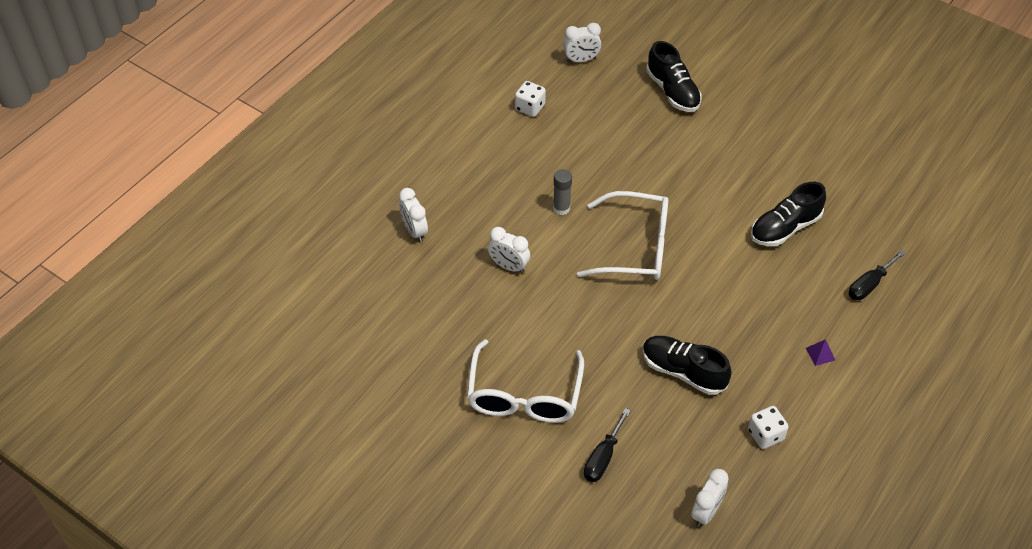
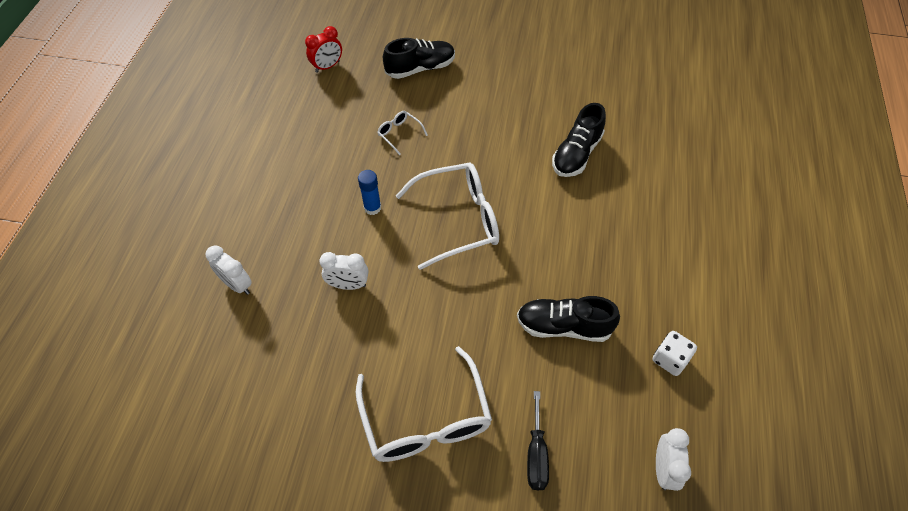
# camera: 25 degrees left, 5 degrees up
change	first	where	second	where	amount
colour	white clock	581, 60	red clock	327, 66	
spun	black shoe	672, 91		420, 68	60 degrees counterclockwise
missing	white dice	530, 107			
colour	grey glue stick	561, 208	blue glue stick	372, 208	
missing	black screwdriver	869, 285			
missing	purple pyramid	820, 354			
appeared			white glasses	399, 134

◆ THE TASK ◆
Repeat the listing word for word, and skip every picture it contains.

◆ TASK ANSWER ◆
# camera: 25 degrees left, 5 degrees up
change	first	where	second	where	amount
colour	white clock	581, 60	red clock	327, 66	
spun	black shoe	672, 91		420, 68	60 degrees counterclockwise
missing	white dice	530, 107			
colour	grey glue stick	561, 208	blue glue stick	372, 208	
missing	black screwdriver	869, 285			
missing	purple pyramid	820, 354			
appeared			white glasses	399, 134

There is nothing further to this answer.